> **Source data**:
▼
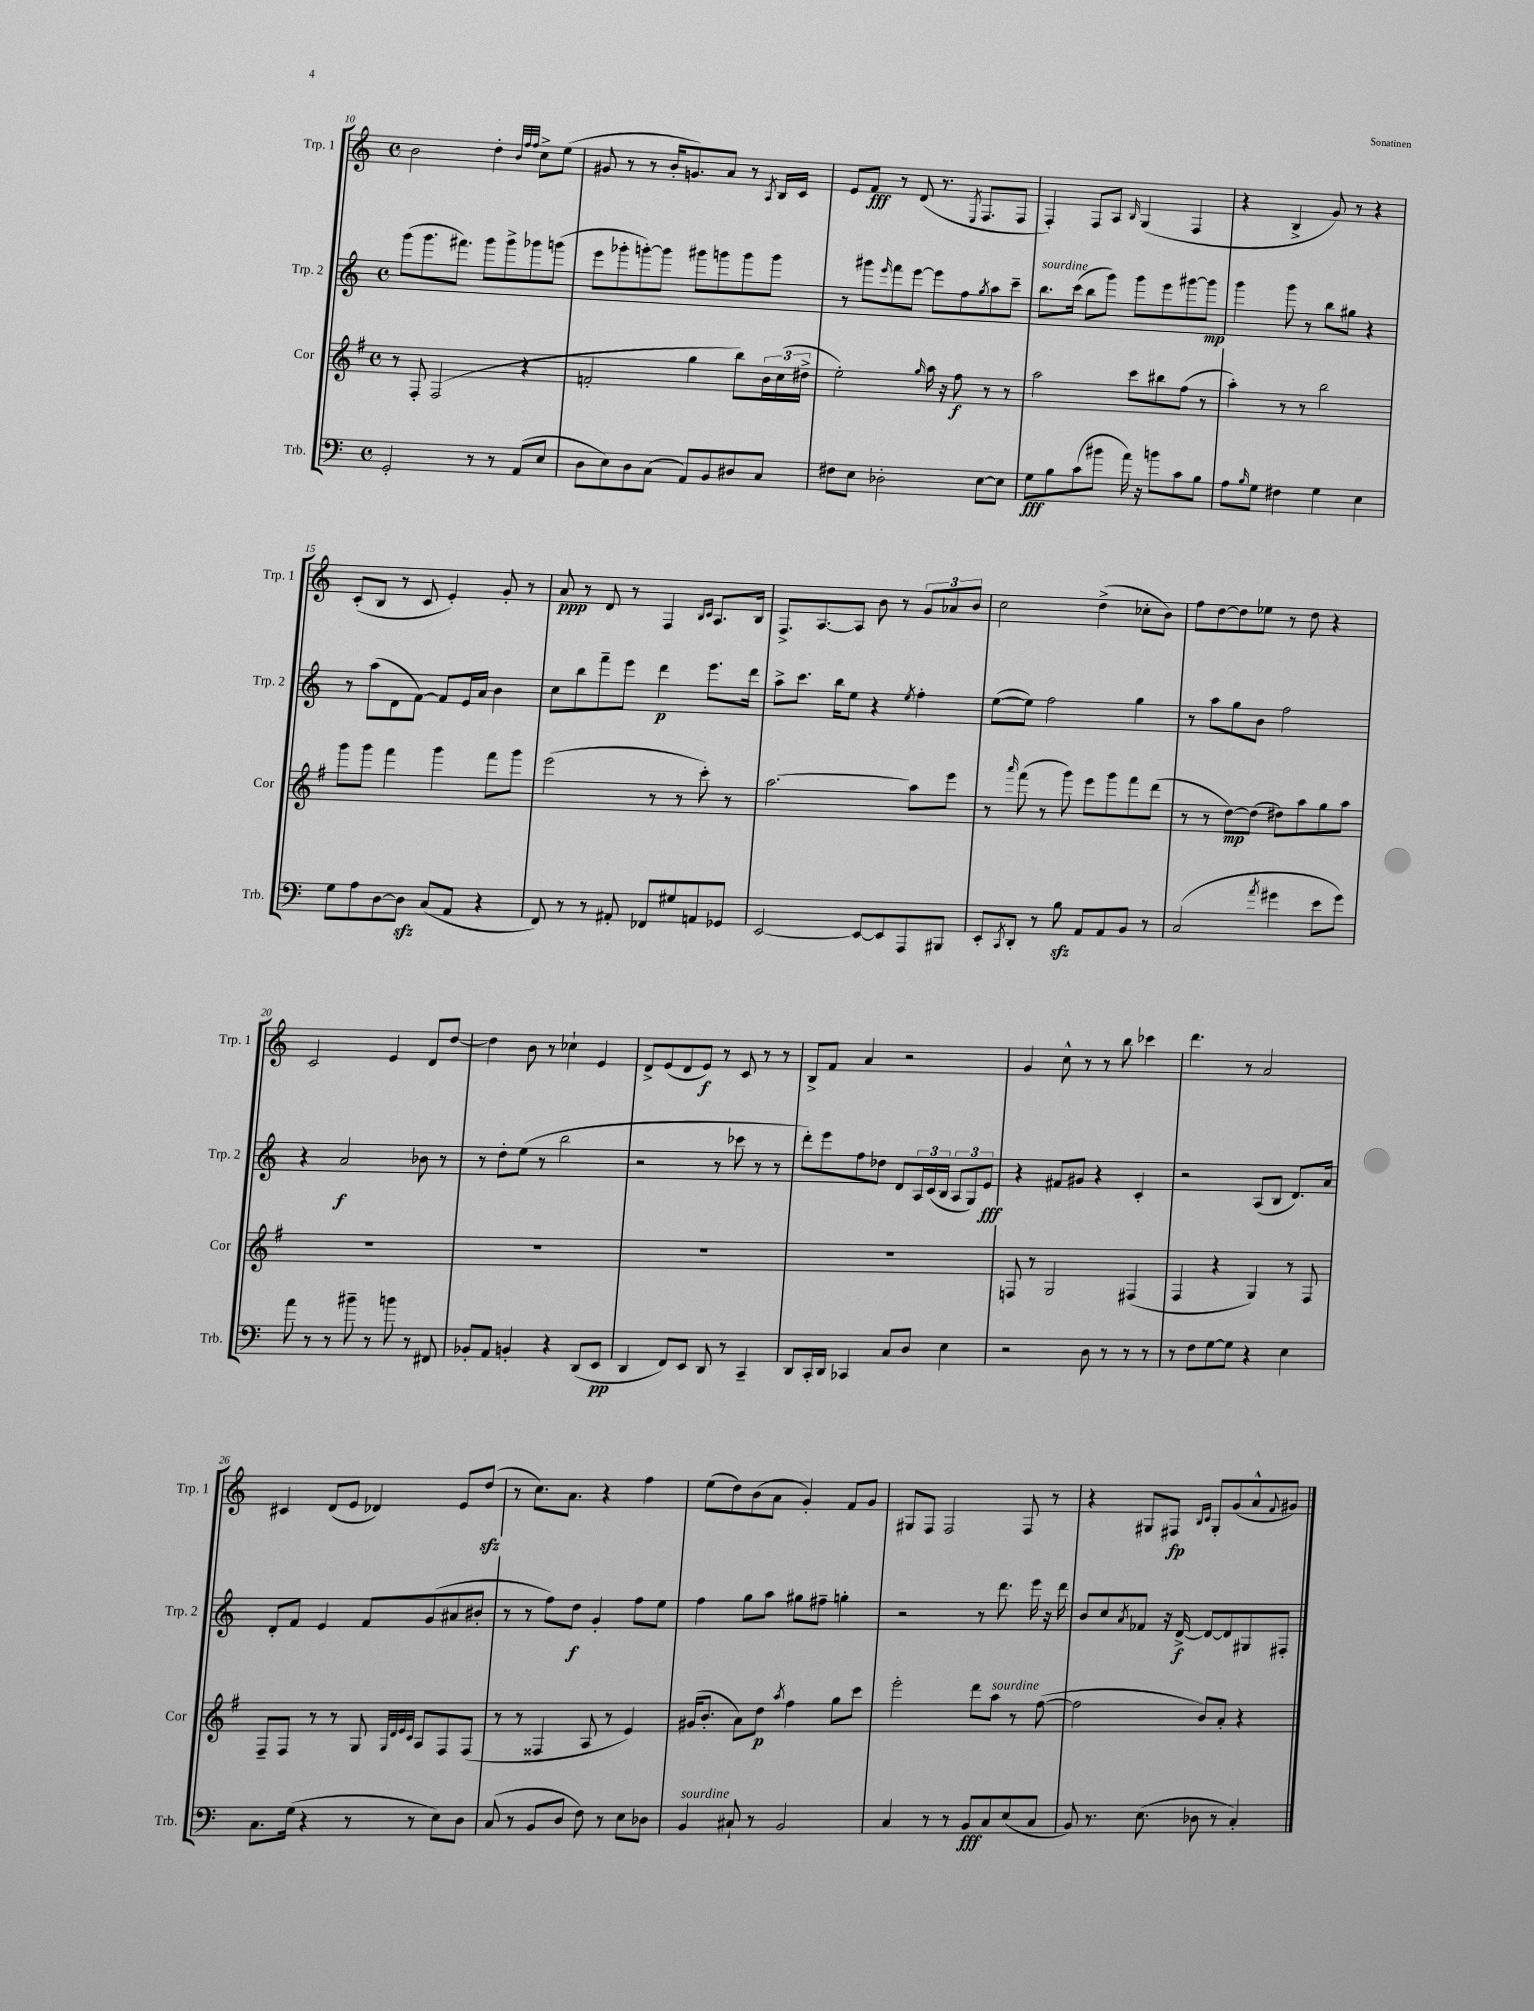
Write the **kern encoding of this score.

**kern	**kern	**kern	**kern
*staff4	*staff3	*staff2	*staff1
*clefF4	*clefG2	*clefG2	*clefG2
*k[]	*k[f#]	*k[]	*k[]
*M4/4	*M4/4	*M4/4	*M4/4
*met(c)	*met(c)	*met(c)	*met(c)
2GG'	8r	(8ggg	2b
.	8F#'	8.ggg	.
.	(2F#	.	.
.	.	8.fff#)	.
8r	.	8ggg	4dd'
8r	.	8ggg^	.
.	.	.	32qqb
.	.	.	32qqff
.	.	.	32qqff
(8AA	4r	8ggg-	8cc^
8E	.	(8ggg	(8ee
=	=	=	=
8D	2f'	8eee	8g#
8E)	.	8ggg-'	8r
8D	.	[8ggg')	8r
(8C	.	8ggg]	16b'
.	.	.	8.g)
8AA)	4gg	8ggg#	.
8BB	.	8ggg	8a
8D#	8bb)	8ggg	8r
.	.	.	8qA
8C	24b	8ggg	16B
.	(24cc	.	.
.	.	.	16c
.	24dd#^	.	.
=	=	=	=
8F#	2ee')	8r	8e
8E	.	8ggg#	8f
.	.	16qqeee	.
2D-'	.	8fff	8r
.	.	[8eee	(8d
.	16qqgg	.	.
.	16aa	8eee]	8.r
.	16r	.	.
.	8ff#	8ff	.
.	.	.	8qE
.	.	.	8.F
.	.	8qgg	.
[8E	8r	8aa	.
8E]	8r	8ccc~	8F
=	=	=	=
8G	2aa	8.bb	4F')
8B	.	.	.
.	.	(16ccc	.
(8c	.	8bb	8F
8b#	.	8ggg)	8A
.	.	.	16qqB
16a)	8ccc	8ggg	(4G
16r	.	.	.
8b	8bb#	8eee	.
8c	(8ff#	[8ggg#	4F
8B	8r	8ggg#]	.
=	=	=	=
8A	4aa')	4ggg	4r
16qqB	.	.	.
8G	.	.	.
4F#	8r	8ggg	4B^
.	8r	8r	.
4G	2bb	8bb	8g)
.	.	8gg#	8r
4E	.	4r	4r
=	=	=	=
8G	8ggg	8r	(8c'
8A	8ggg	(8aa	8B
[8D	4fff#	8d	8r
8D]	.	[8f)	8c
(8C	4ggg	8f]	4e')
8AA	.	16e	.
.	.	16a	.
4r	8fff#	4b	8g'
.	8ggg	.	8r
=	=	=	=
8FF)	(2eee	8cc	8a
8r	.	8bb	8r
8r	.	8fff~	8d
8AA#'	.	8eee	8r
8FF-	8r	4ddd	4F
8G#	8r	.	.
.	.	.	16qqB
.	.	.	16qqc
8AA	8ccc')	8.eee	8.A
8GG-	8r	.	.
.	.	16ddd	16B
=	=	=	=
[2EE	[2.aa	8aa^	8.F^
.	.	8.ccc	.
.	.	.	[8.A
.	.	16bb	.
.	.	8ee	8A]
8EE_	.	4r	8b
8EE]	.	.	8r
.	.	8qee	.
8AAA	8aa]	4ff'	12g
.	.	.	12a-
8BBB#	8eee	.	.
.	.	.	12b
=	=	=	=
8EE'	8r	([8ee	2cc
8qCC	16qqaaa	.	.
8DD'	(8fff#	8ee])	.
8r	8r	2ff	.
8B	8ggg)	.	.
8AA	8eee	.	(4dd^
8AA	8ggg	.	.
8BB	8fff#	4gg	8cc-'
8r	(8ddd	.	8b)
=	=	=	=
(2C	8r	8r	8ff
.	8r	8aa	[8dd
.	[8dd)	8gg	8dd]
.	(8dd]	8b	8ee-
8qa	.	.	.
4g#	8dd#)	2ff	8r
.	8aa	.	8dd
8e	8gg	.	4r
8g#)	8aa	.	.
=	=	=	=
8a	1r	4r	2c
8r	.	.	.
8r	.	2a	.
8b#~	.	.	.
8r	.	.	4e
8b	.	.	.
8r	.	8b-	8d
8FF#	.	8r	[8dd
=	=	=	=
8BB-'	1r	8r	4dd]
8AA	.	8dd'	.
4BB'	.	(8ee	8b
.	.	8r	8r
4r	.	2bb	4cc-`
(8DD	.	.	4e
8EE	.	.	.
=	=	=	=
4DD	1r	2r	8d^
.	.	.	(8e
8FF)	.	.	8d
8EE	.	.	8e)
8DD	.	8r	8r
8r	.	8ccc-	8c
4CC~	.	8r	8r
.	.	8r	8r
=	=	=	=
8DD	1r	8ddd')	8B^
16CC'	.	8eee	8f
16DD	.	.	.
4CC-	.	8ff	4a
.	.	8dd-	.
8C	.	8d	2r
8D	.	24A	.
.	.	(24c	.
.	.	24B	.
4E	.	12A	.
.	.	12G)	.
.	.	12e	.
=	=	=	=
2r	8F	4r	4g
.	8r	.	.
.	2G	8f#	8cc^^
.	.	8g#	8r
8D	.	4r	8r
8r	.	.	8bb
8r	(4F#	4c'	4ccc-
8r	.	.	.
=	=	=	=
8r	4F#	2r	4.ddd
8F	.	.	.
[8G	4r	.	.
8G]	.	.	8r
4r	4G)	(8A	2a
.	.	8B	.
4E	8r	8.d)	.
.	8F#	.	.
.	.	16a	.
=	=	=	=
8.C	8F#~	8d'	4c#
.	8F#	8f	.
(16G	.	.	.
4r	8r	4e	(8d
.	8r	.	8e
8r	8G	8f	4d-)
.	32qqG	.	.
.	32qqd	.	.
.	32qqe	.	.
.	32qqc	.	.
8r	8A	(8g	.
8E)	8F#	8a#	8e
8D	(8F#	8b#'	(8dd
=	=	=	=
(8C	8r	8r	8r
8r	8r	8r	8.cc)
8BB	4F##	8ff)	.
.	.	.	8.a
8D	.	8dd	.
8F)	8A	4g'	4r
8r	8r	.	.
8E	4e)	8ff	4ff
8D-	.	8ee	.
=	=	=	=
4BB	(16g#	4ff	(8ee
.	8.b'	.	.
.	.	.	8dd)
8C#`	8a)	8gg	(8b
8r	8dd	8aa	8a
.	8qaa	.	.
2BB	4ff#	8gg#	4g')
.	.	8ff#~	.
.	8gg	4gg'	8f
.	8ccc	.	8g
=	=	=	=
4C	2eee'	2r	8G#
.	.	.	8F
8r	.	.	2F
8r	.	.	.
8BB	8ddd	8r	.
8C	8aa	8.ddd	.
(8E	8r	.	8F
.	.	16eee	.
8C	([8ff#	16r	8r
.	.	16ddd	.
=	=	=	=
8BB)	2ff#]	8b	4r
8.r	.	8cc	.
.	.	8qa	.
.	.	8f-	8G#
(8.E	.	.	.
.	.	16r	8F#
.	.	[16d^	.
.	.	.	16qqB
.	.	.	16qqc
8D-	8b)	8d_	8G#'
8r	8a'	8d]	(8g
4C')	4r	8G#	8a^^
.	.	.	8qqf
.	.	8F#'	8g#)
==	==	==	==
*-	*-	*-	*-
▲
> **Aim of the task**:
List every line above that contains the string "kern". Case counts.

> **Exercise response**:
Write the **kern encoding of this score.
**kern	**kern	**kern	**kern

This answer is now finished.